Start of Block

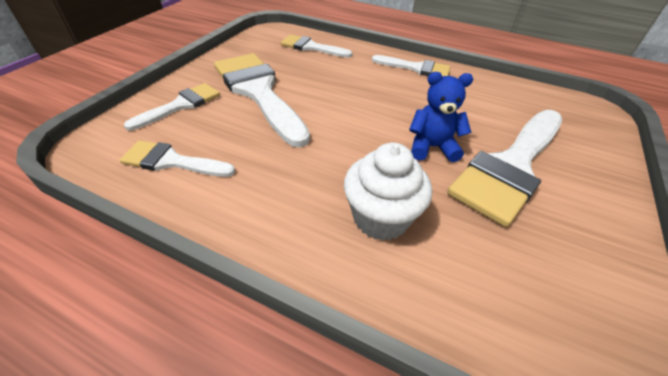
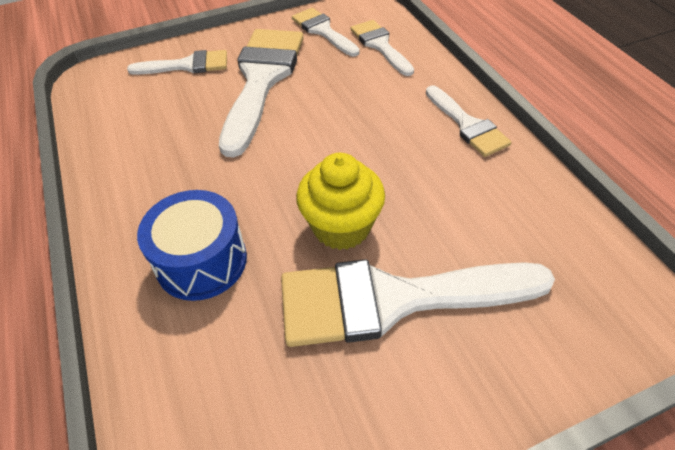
camera: 45 degrees right, 5 degrees up
(172, 161) = (125, 117): white brush -> white brush (323, 31)
(380, 218) = (201, 261): white cupcake -> blue drum
(432, 147) = (341, 227): blue teddy bear -> yellow cupcake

End of Block

Exercise requirements:
Please print the data above once more, exactly and without images.

Task answer:
camera: 45 degrees right, 5 degrees up
(172, 161) = (125, 117): white brush -> white brush (323, 31)
(380, 218) = (201, 261): white cupcake -> blue drum
(432, 147) = (341, 227): blue teddy bear -> yellow cupcake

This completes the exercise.